(Saved data entries)
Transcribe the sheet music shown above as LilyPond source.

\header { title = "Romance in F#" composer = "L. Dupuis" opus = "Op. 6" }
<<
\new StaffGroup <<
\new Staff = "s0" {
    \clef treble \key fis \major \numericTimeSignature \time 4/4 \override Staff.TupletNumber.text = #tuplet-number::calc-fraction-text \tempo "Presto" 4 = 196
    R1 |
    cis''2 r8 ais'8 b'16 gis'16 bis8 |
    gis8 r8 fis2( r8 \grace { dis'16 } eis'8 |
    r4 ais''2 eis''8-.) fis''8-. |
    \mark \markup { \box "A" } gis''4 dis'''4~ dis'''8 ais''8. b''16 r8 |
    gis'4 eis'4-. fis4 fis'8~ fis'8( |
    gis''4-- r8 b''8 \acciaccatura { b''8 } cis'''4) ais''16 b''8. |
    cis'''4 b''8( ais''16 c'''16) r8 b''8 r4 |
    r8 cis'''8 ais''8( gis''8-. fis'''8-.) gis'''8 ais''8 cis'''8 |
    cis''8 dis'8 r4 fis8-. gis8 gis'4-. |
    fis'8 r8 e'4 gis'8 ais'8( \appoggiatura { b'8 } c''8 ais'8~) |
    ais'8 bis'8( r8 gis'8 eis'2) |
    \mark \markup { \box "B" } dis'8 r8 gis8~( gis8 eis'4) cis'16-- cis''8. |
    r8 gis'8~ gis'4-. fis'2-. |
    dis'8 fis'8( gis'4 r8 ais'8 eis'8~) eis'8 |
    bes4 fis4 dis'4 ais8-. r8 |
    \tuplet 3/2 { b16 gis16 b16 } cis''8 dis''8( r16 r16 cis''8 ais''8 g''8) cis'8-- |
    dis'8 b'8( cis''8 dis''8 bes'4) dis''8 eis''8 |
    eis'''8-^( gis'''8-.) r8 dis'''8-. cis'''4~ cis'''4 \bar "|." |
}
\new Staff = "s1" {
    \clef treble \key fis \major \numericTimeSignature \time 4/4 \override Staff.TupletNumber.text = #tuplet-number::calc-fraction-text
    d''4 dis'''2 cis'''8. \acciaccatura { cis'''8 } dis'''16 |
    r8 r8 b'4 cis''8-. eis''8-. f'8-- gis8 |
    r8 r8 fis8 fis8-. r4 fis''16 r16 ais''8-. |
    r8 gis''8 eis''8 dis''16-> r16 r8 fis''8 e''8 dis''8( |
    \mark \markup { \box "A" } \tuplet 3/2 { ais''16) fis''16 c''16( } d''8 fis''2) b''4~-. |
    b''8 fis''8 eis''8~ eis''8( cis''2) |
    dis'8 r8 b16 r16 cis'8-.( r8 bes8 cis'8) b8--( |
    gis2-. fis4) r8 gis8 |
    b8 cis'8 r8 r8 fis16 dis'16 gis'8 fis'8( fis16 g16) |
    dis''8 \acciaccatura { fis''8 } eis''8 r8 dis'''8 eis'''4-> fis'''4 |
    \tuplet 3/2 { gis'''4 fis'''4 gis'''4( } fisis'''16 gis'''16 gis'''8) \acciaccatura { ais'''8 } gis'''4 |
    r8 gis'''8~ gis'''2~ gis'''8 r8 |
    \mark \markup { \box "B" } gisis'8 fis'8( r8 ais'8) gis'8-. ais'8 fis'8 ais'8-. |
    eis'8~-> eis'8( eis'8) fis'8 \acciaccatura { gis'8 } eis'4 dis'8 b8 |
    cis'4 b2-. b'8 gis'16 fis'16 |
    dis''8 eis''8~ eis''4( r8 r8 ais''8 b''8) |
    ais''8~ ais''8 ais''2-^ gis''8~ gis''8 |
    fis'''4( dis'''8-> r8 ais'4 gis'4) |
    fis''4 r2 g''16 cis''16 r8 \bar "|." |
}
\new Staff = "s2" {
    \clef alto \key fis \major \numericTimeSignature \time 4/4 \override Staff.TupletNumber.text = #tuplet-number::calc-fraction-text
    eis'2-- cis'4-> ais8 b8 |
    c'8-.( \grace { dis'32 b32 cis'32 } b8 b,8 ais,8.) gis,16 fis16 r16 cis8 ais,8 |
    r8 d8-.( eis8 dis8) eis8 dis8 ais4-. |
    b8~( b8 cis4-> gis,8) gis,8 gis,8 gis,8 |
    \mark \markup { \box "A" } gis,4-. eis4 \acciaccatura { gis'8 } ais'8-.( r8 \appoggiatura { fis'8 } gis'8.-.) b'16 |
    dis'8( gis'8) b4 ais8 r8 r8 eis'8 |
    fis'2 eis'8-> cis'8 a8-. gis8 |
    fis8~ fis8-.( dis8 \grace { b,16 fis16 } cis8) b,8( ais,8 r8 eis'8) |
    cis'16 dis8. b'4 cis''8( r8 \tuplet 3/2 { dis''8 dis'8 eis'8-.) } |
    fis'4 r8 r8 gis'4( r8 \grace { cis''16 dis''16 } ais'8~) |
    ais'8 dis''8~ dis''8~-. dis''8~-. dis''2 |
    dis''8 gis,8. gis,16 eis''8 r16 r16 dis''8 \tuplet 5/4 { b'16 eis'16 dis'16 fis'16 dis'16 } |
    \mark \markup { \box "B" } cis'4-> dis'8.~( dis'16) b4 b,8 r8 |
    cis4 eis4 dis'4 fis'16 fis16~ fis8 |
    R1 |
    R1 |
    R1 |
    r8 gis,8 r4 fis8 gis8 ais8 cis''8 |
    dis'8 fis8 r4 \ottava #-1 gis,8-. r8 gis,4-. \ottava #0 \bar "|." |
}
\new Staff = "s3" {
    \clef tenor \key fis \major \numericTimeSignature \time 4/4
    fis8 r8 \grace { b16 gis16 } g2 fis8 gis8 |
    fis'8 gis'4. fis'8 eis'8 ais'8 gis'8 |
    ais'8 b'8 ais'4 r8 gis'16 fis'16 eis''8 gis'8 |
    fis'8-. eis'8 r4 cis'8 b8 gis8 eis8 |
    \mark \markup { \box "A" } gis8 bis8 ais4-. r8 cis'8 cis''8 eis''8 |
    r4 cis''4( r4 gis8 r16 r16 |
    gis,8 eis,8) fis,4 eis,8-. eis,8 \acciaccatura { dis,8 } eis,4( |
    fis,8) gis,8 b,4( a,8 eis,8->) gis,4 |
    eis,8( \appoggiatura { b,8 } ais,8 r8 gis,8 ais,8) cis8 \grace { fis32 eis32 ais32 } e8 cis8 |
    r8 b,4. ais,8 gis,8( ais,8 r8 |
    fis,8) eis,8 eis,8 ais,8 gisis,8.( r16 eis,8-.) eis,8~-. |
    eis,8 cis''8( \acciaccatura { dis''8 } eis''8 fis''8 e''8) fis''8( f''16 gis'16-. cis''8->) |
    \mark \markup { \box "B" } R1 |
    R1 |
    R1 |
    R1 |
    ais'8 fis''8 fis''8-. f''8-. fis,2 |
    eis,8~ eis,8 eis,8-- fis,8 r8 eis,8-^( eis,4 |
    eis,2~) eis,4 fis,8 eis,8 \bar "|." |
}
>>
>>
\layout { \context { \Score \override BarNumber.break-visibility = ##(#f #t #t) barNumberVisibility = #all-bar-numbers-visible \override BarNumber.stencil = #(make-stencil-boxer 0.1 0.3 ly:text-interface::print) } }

**Given task:**
Report every line in the material above that contains the string "acciaccatura". Case counts, so match the capitalization as given.

**Completed exercise:**
    gis''4-- r8 b''8 \acciaccatura { b''8 } cis'''4) ais''16 b''8. |
    d''4 dis'''2 cis'''8. \acciaccatura { cis'''8 } dis'''16 |
    dis''8 \acciaccatura { fis''8 } eis''8 r8 dis'''8 eis'''4-> fis'''4 |
    \tuplet 3/2 { gis'''4 fis'''4 gis'''4( } fisis'''16 gis'''16 gis'''8) \acciaccatura { ais'''8 } gis'''4 |
    eis'8~-> eis'8( eis'8) fis'8 \acciaccatura { gis'8 } eis'4 dis'8 b8 |
    \mark \markup { \box "A" } gis,4-. eis4 \acciaccatura { gis'8 } ais'8-.( r8 \appoggiatura { fis'8 } gis'8.-.) b'16 |
    gis,8 eis,8) fis,4 eis,8-. eis,8 \acciaccatura { dis,8 } eis,4( |
    eis,8 cis''8( \acciaccatura { dis''8 } eis''8 fis''8 e''8) fis''8( f''16 gis'16-. cis''8->) |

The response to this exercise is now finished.